# DATA FOR THIS EXERCISE

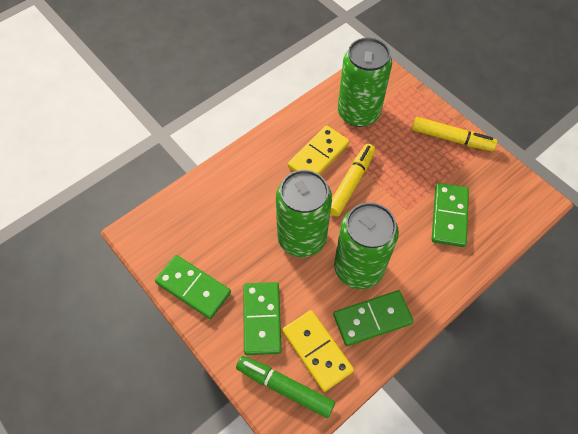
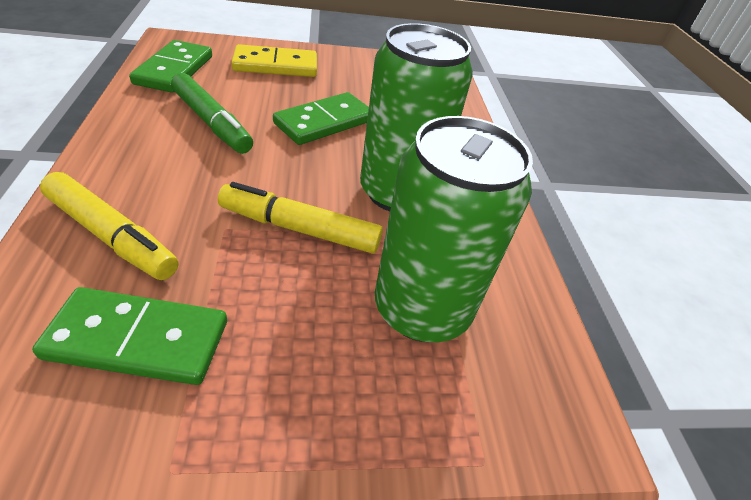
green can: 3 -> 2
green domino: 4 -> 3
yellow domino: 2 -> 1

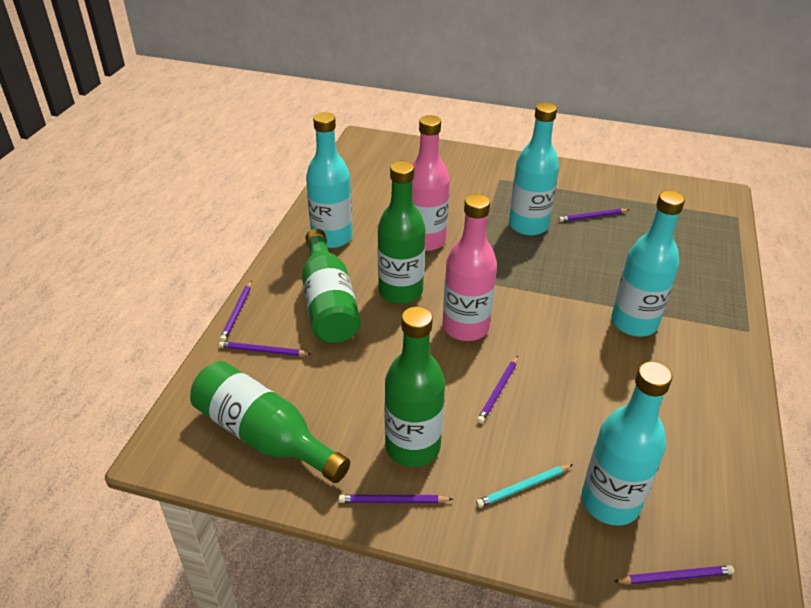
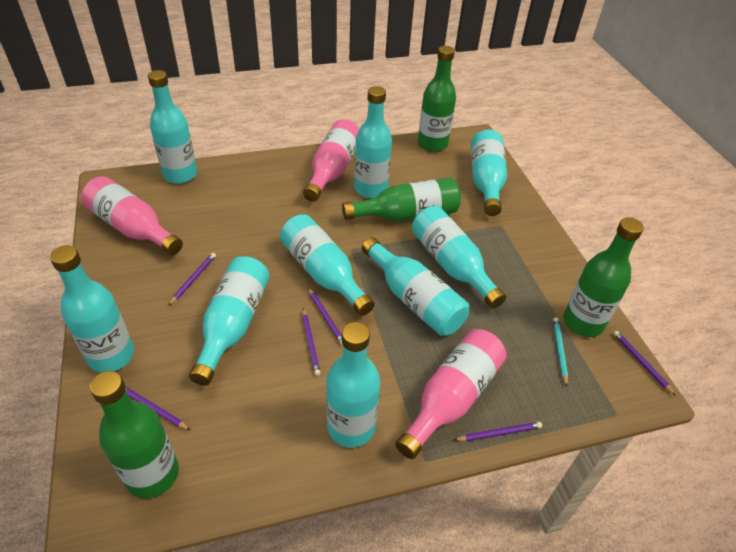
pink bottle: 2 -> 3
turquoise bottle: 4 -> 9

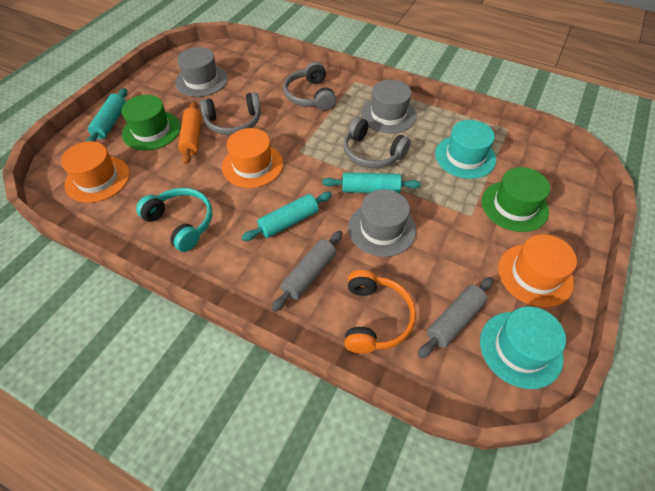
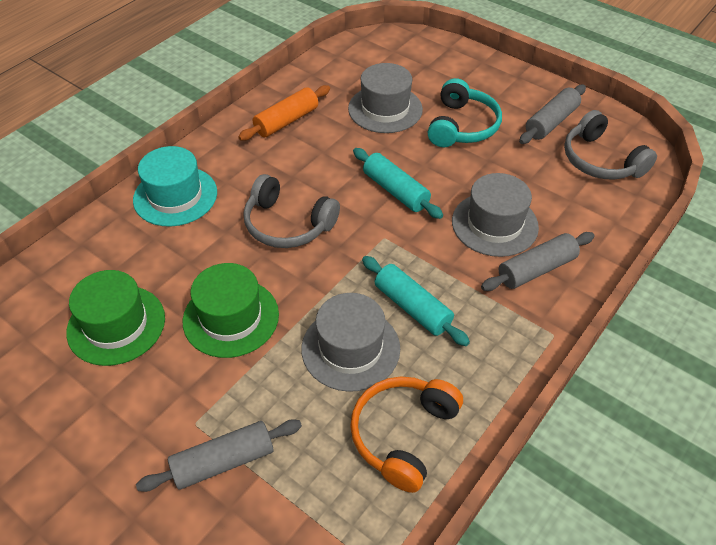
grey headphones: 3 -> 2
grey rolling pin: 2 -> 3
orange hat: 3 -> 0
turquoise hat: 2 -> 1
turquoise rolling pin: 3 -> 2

# WHAT THE TASK REQUIRES
Your task is to copy word for word the lines from the line containing "pink bottle: 2 -> 3" to the end of the listing, both included, and to drop any pictures.

# SOLUTION
pink bottle: 2 -> 3
turquoise bottle: 4 -> 9

grey headphones: 3 -> 2
grey rolling pin: 2 -> 3
orange hat: 3 -> 0
turquoise hat: 2 -> 1
turquoise rolling pin: 3 -> 2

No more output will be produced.